PROBLEM TO WORK ON:
Please copy, word for word, the line holding "U1: XNOR (in" and each line that follows it through the end of the entries, omitting any pictures.

(Revision tracking records)
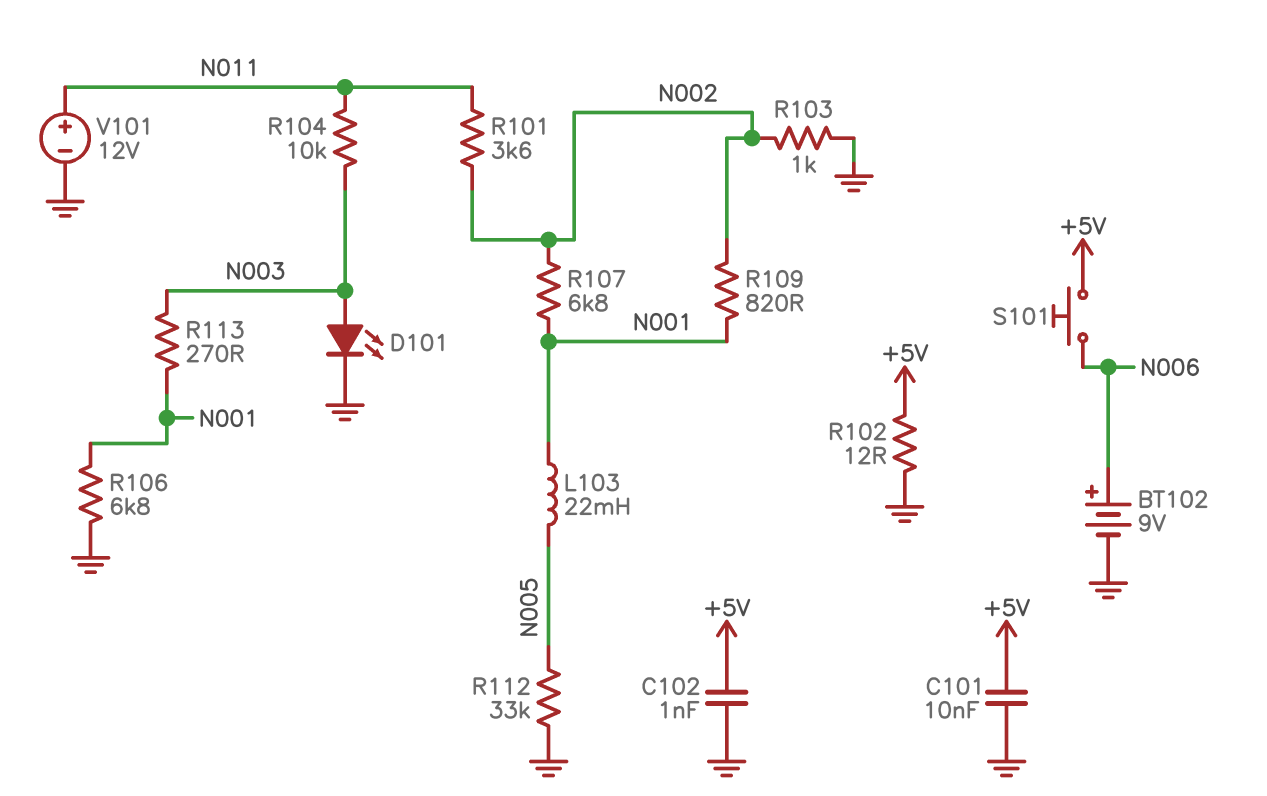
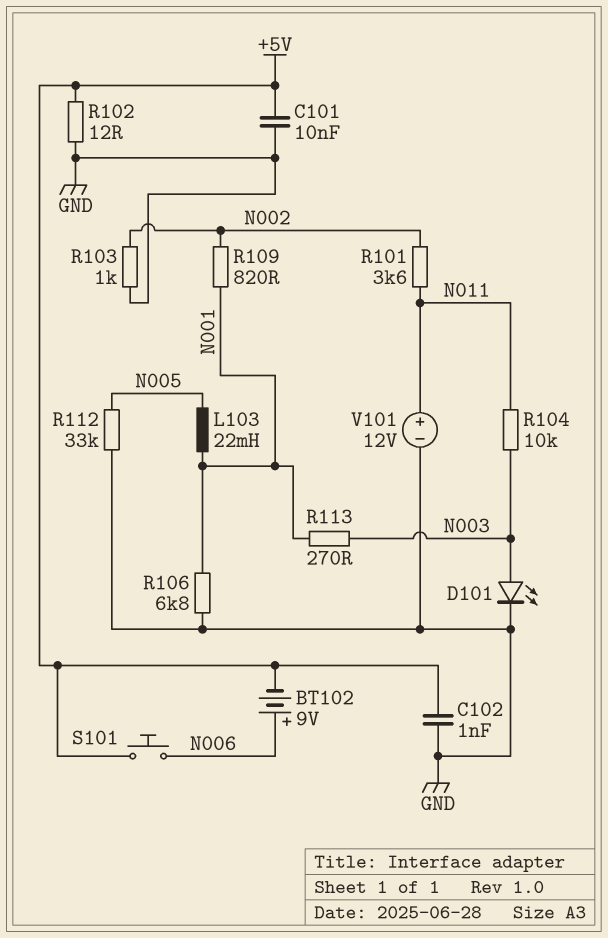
BT102: 9V (plus N006, minus GND) -> 9V (plus N006, minus +5V)
R107: 6.8k (N001, N002) -> none

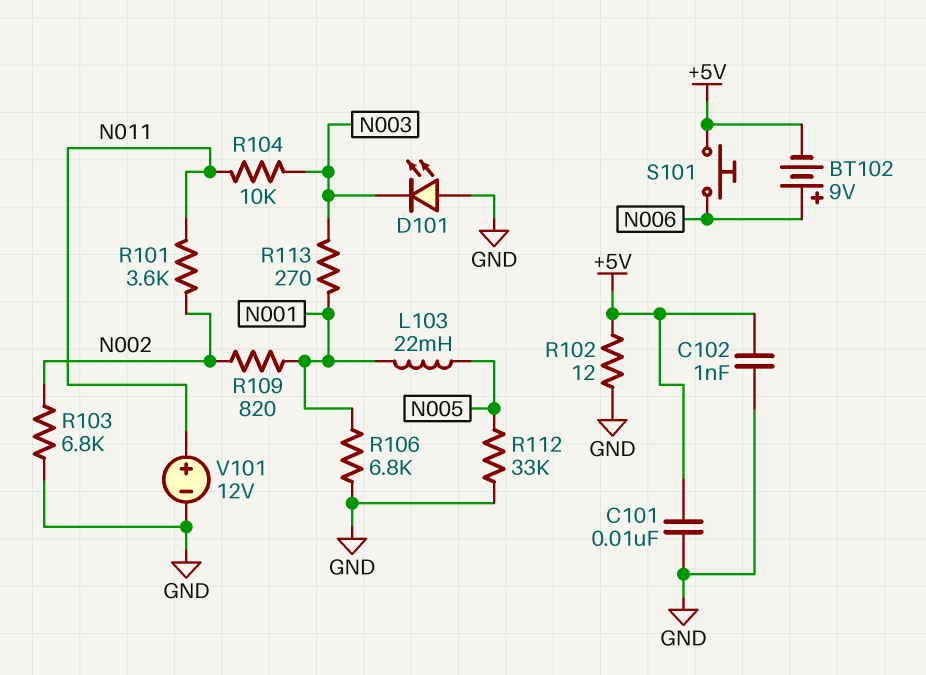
D101: LED (A N003, K GND) -> LED (A GND, K N003)
R103: 1k (GND, N002) -> 6.8k (GND, N002)

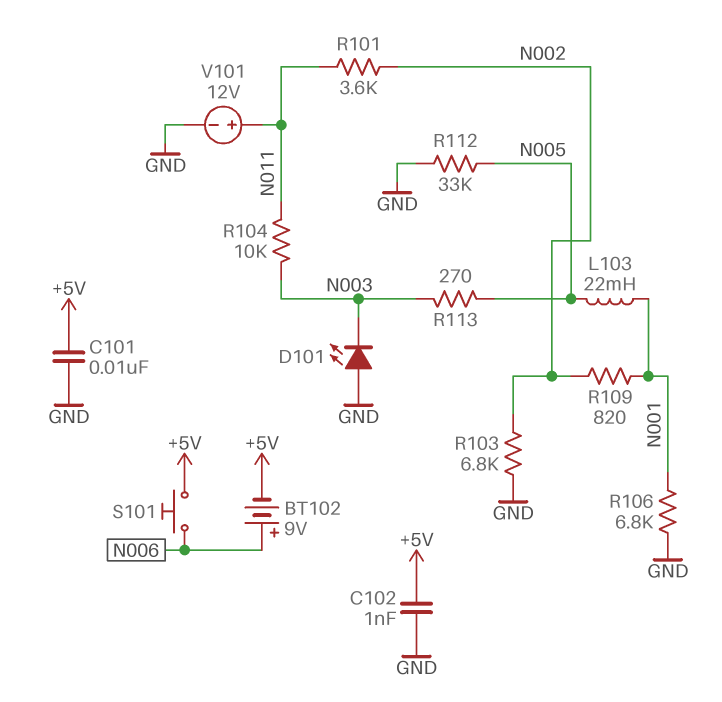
R102: 12 (+5V, GND) -> none
R113: 270 (N001, N003) -> 270 (N003, N005)

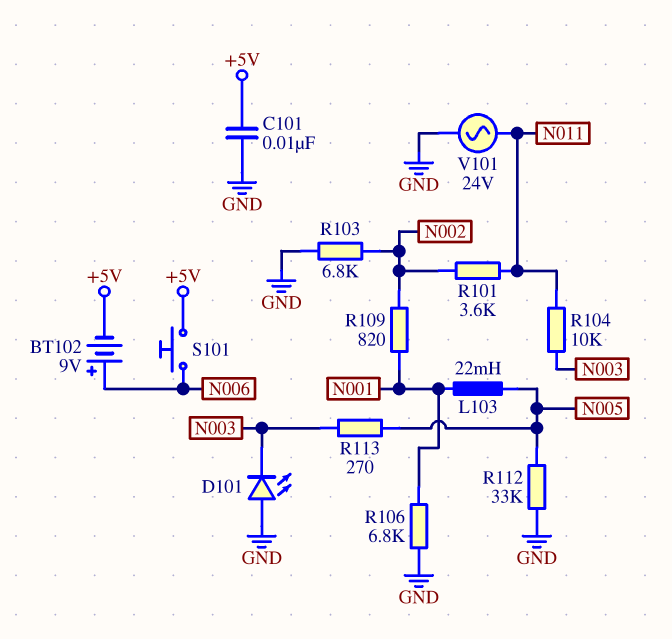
C102: 1nF (+5V, GND) -> none
V101: 12V (plus N011, minus GND) -> AC 24V (GND, N011)

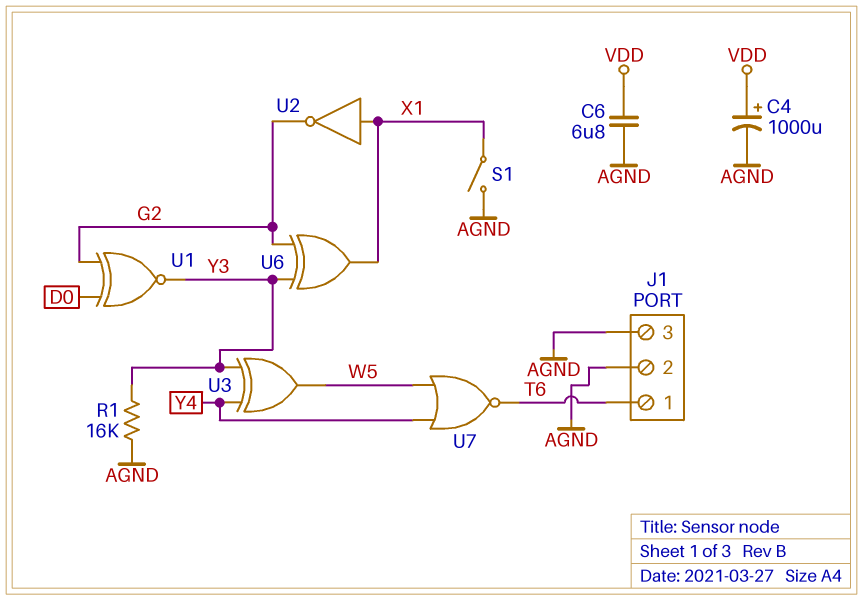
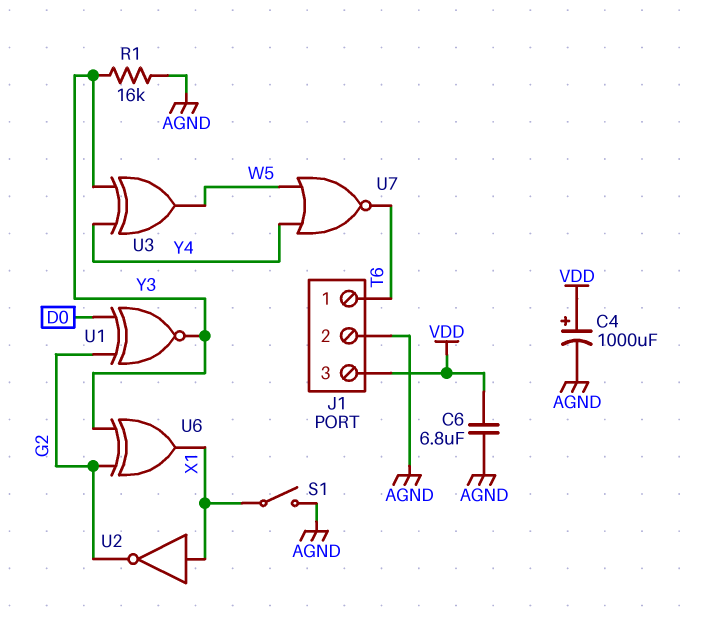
J1 pin 3: AGND -> VDD

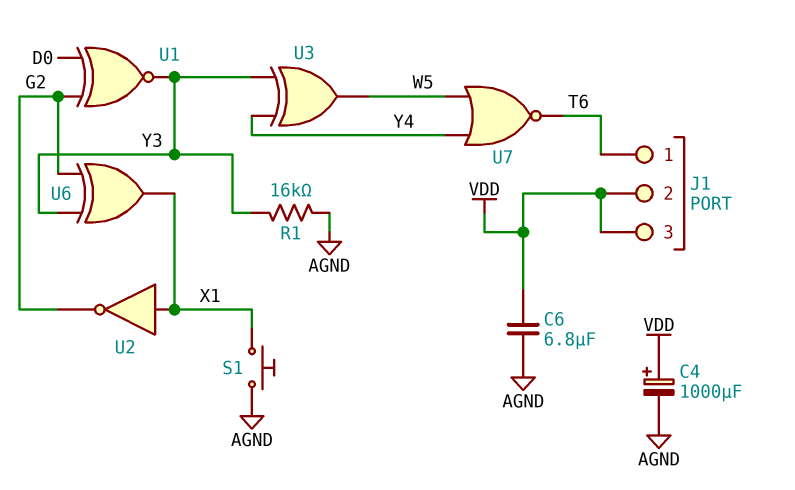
J1 pin 2: AGND -> VDD
S1: switch (AGND, X1) -> button (AGND, X1)

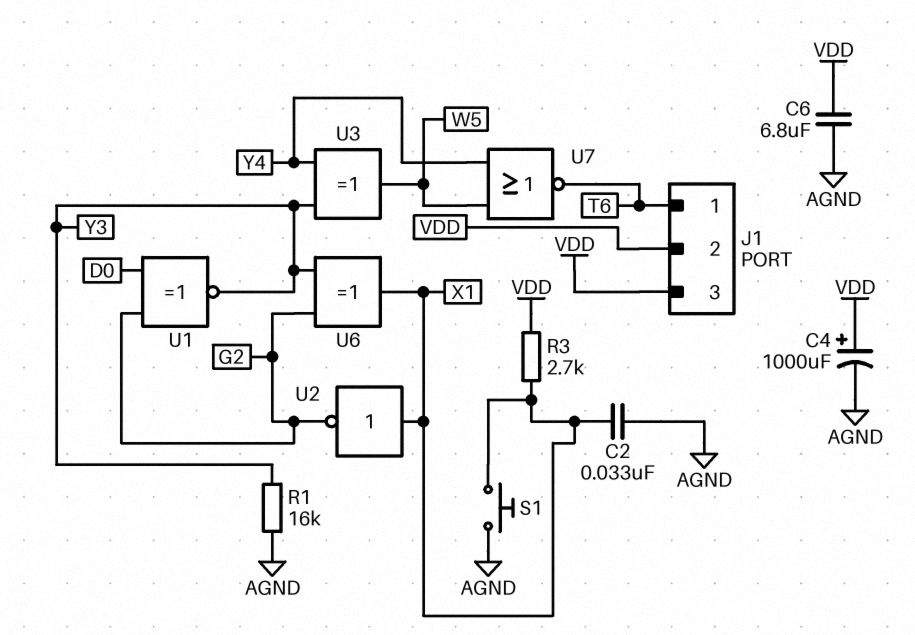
C2: none -> 33nF (AGND, X1)
R3: none -> 2.7k (VDD, X1)

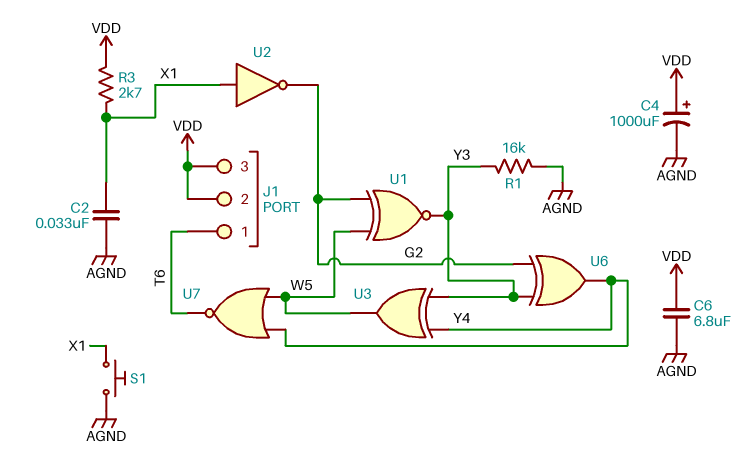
U1: XNOR (in D0, in G2, out Y3) -> XNOR (in G2, in W5, out Y3)
U6: XOR (in G2, in Y3, out X1) -> XOR (in G2, in Y3, out Y4)

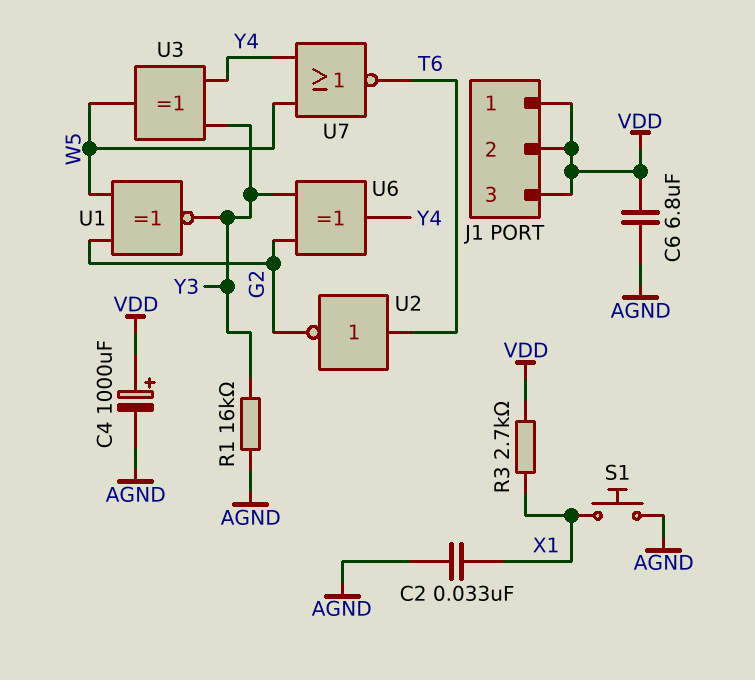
J1 pin 1: T6 -> VDD
U2: NOT (in X1, out G2) -> NOT (in T6, out G2)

TASK SOLUTION:
U1: XNOR (in D0, in G2, out Y3) -> XNOR (in G2, in W5, out Y3)
U6: XOR (in G2, in Y3, out X1) -> XOR (in G2, in Y3, out Y4)

J1 pin 1: T6 -> VDD
U2: NOT (in X1, out G2) -> NOT (in T6, out G2)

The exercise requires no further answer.